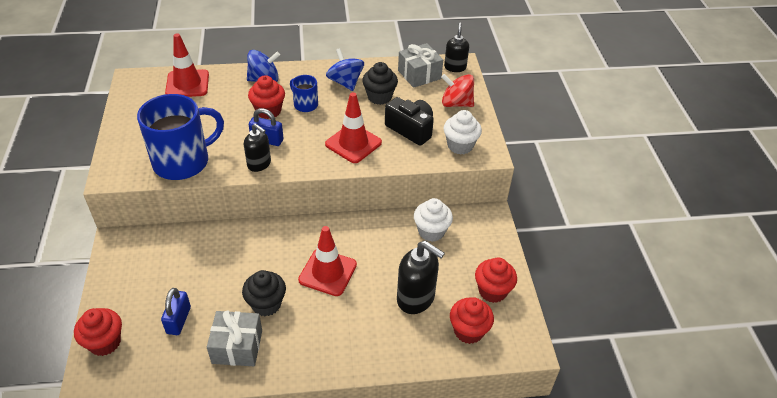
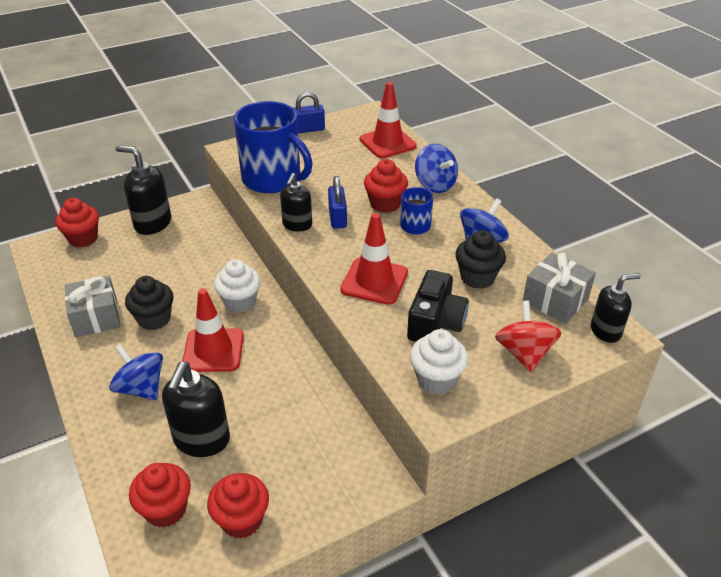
camera: 70 degrees right, 5 degrees down
(125, 282) = (152, 223): none -> black soap dispenser
(179, 320) = (118, 270): blue padlock -> blue padlock (308, 129)
(344, 327) = (141, 388): none -> blue spinning top
(431, 231) = (319, 424): white cupcake -> white cupcake (240, 302)

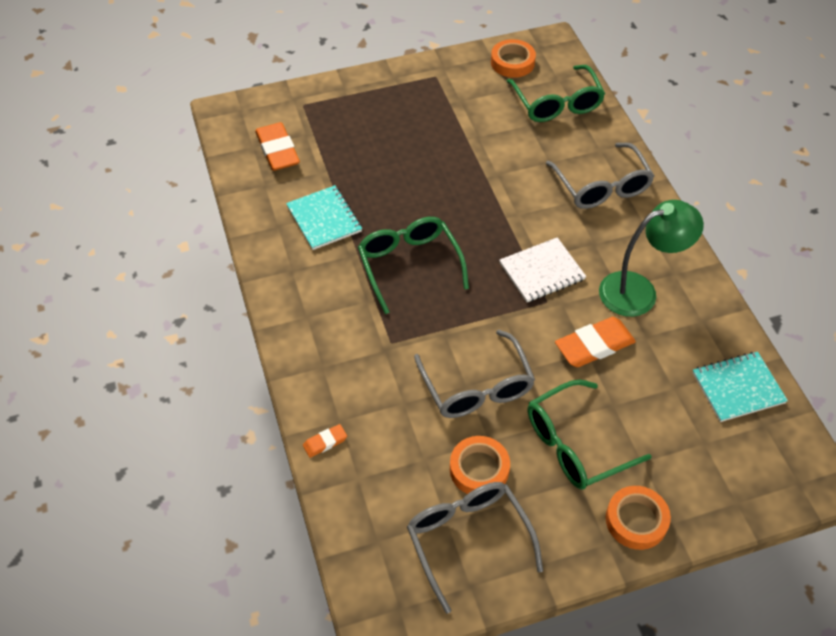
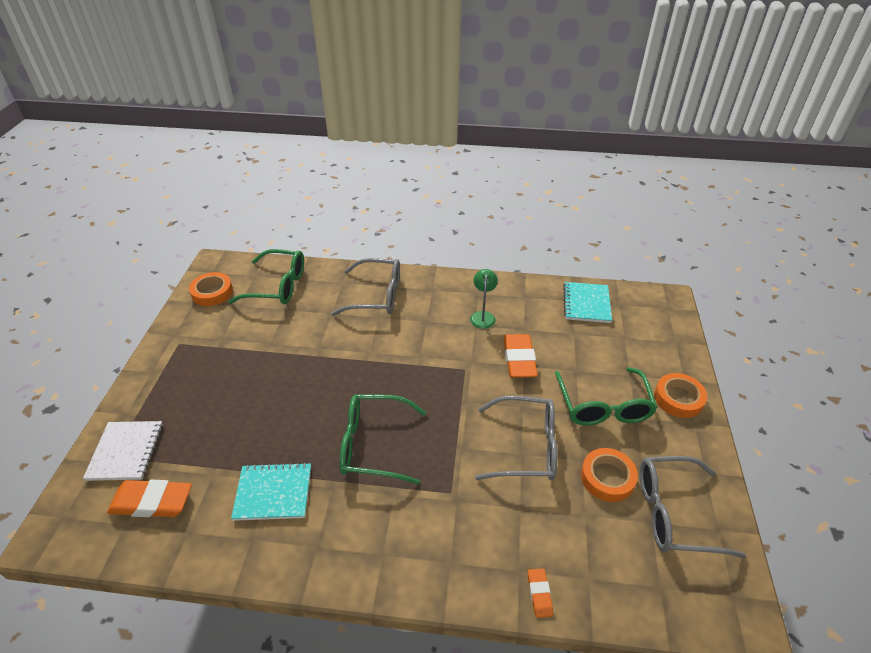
camera: 65 degrees left, 10 degrees down
(542, 271) = (434, 360): white notebook -> white notebook (126, 451)
(639, 290) = (483, 316): green lamp -> green lamp, size x0.56

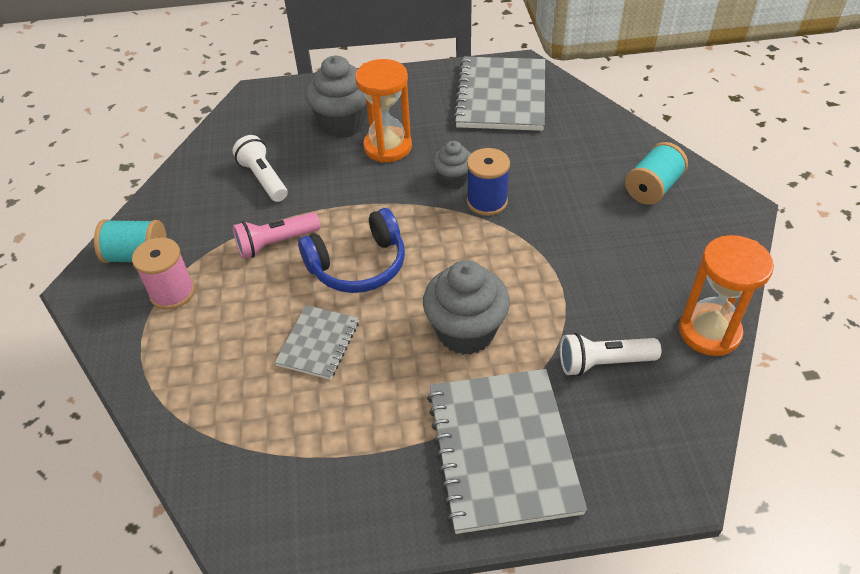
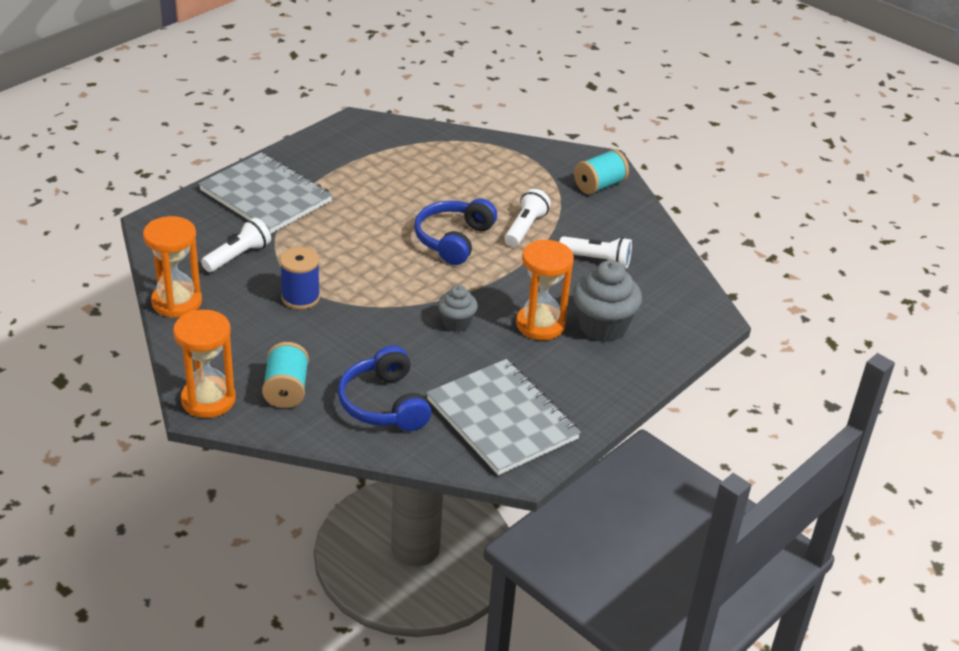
camera: 135 degrees right, 10 degrees down
(172, 293) = (546, 179): pink spool -> none
(276, 243) = (525, 228): pink flashlight -> white flashlight
(318, 343) = (424, 195): grey notebook -> none
(466, 332) = (341, 236): grey cupcake -> none
(487, 202) = (412, 318): blue spool -> blue spool (300, 298)
(579, 143) = (384, 404): none -> blue headphones
(729, 209) = (208, 400): none -> orange hourglass

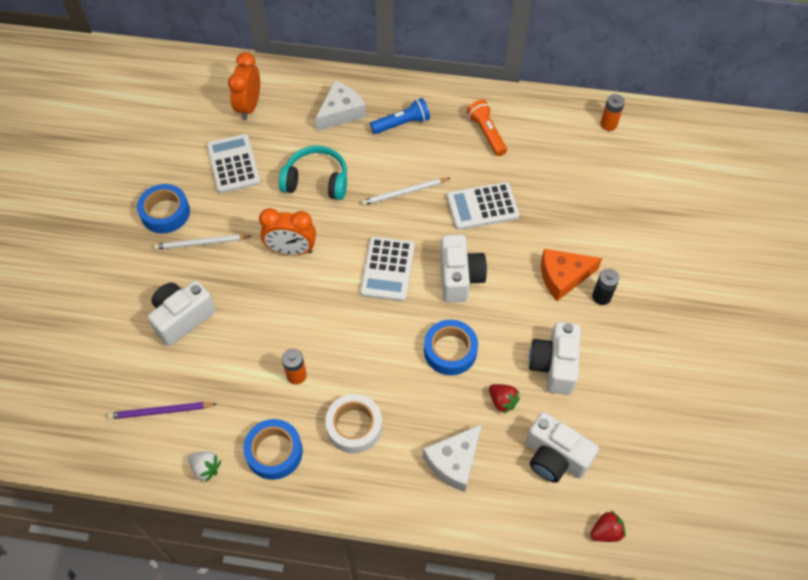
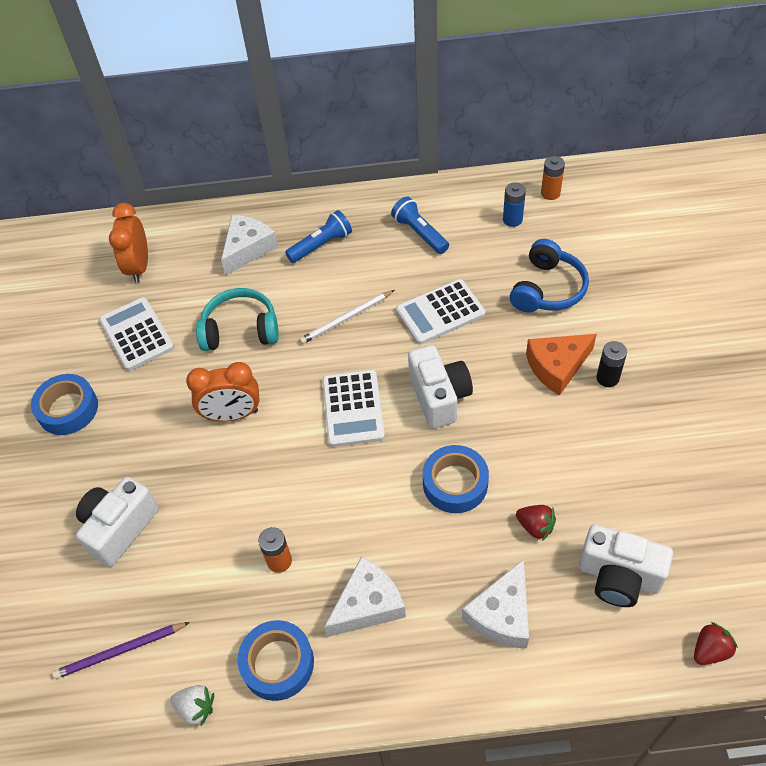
camera: 10 degrees left, 5 degrees down
(201, 243) = (120, 434): white pencil -> none
(354, 426) = (368, 604): white tape -> white cheese
(486, 133) = (420, 233): orange flashlight -> blue flashlight
(554, 365) = (581, 469): white camera -> none
(568, 140) = (512, 219): none -> blue battery
(577, 208) = (547, 289): none -> blue headphones

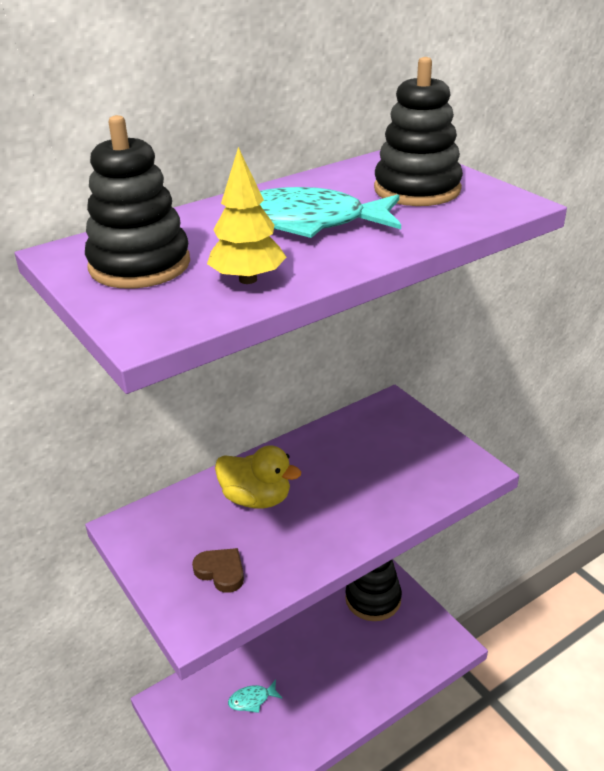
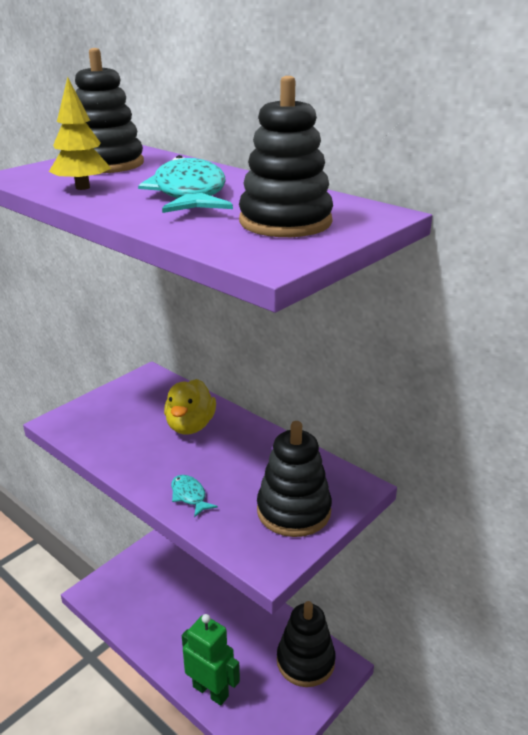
camera: 75 degrees right, 5 degrees down
(221, 572) = (108, 424): brown heart -> none
(252, 700) = (175, 590): turquoise fish -> turquoise fish (189, 496)
(390, 681) = (211, 691): none -> green robot
(415, 445) = (293, 511): none -> black stacking toy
________
### Work request
Could you copy each line above exactly as written, minus any pictures?

### Output of the exercise
camera: 70 degrees right, 5 degrees down
(125, 282) = (152, 223): none -> black soap dispenser
(179, 320) = (118, 270): blue padlock -> blue padlock (308, 129)
(344, 327) = (141, 388): none -> blue spinning top
(431, 231) = (319, 424): white cupcake -> white cupcake (240, 302)

camera: 65 degrees left, 10 degrees down
(542, 271) = (434, 360): white notebook -> white notebook (126, 451)
(639, 290) = (483, 316): green lamp -> green lamp, size x0.56

camera: 135 degrees right, 10 degrees down
(172, 293) = (546, 179): pink spool -> none
(276, 243) = (525, 228): pink flashlight -> white flashlight
(318, 343) = (424, 195): grey notebook -> none
(466, 332) = (341, 236): grey cupcake -> none
(487, 202) = (412, 318): blue spool -> blue spool (300, 298)
(579, 143) = (384, 404): none -> blue headphones
(729, 209) = (208, 400): none -> orange hourglass

camera: 10 degrees left, 5 degrees down
(201, 243) = (120, 434): white pencil -> none
(354, 426) = (368, 604): white tape -> white cheese
(486, 133) = (420, 233): orange flashlight -> blue flashlight
(554, 365) = (581, 469): white camera -> none
(568, 140) = (512, 219): none -> blue battery
(577, 208) = (547, 289): none -> blue headphones

camera: 75 degrees right, 5 degrees down
(221, 572) = (108, 424): brown heart -> none
(252, 700) = (175, 590): turquoise fish -> turquoise fish (189, 496)
(390, 681) = (211, 691): none -> green robot
(415, 445) = (293, 511): none -> black stacking toy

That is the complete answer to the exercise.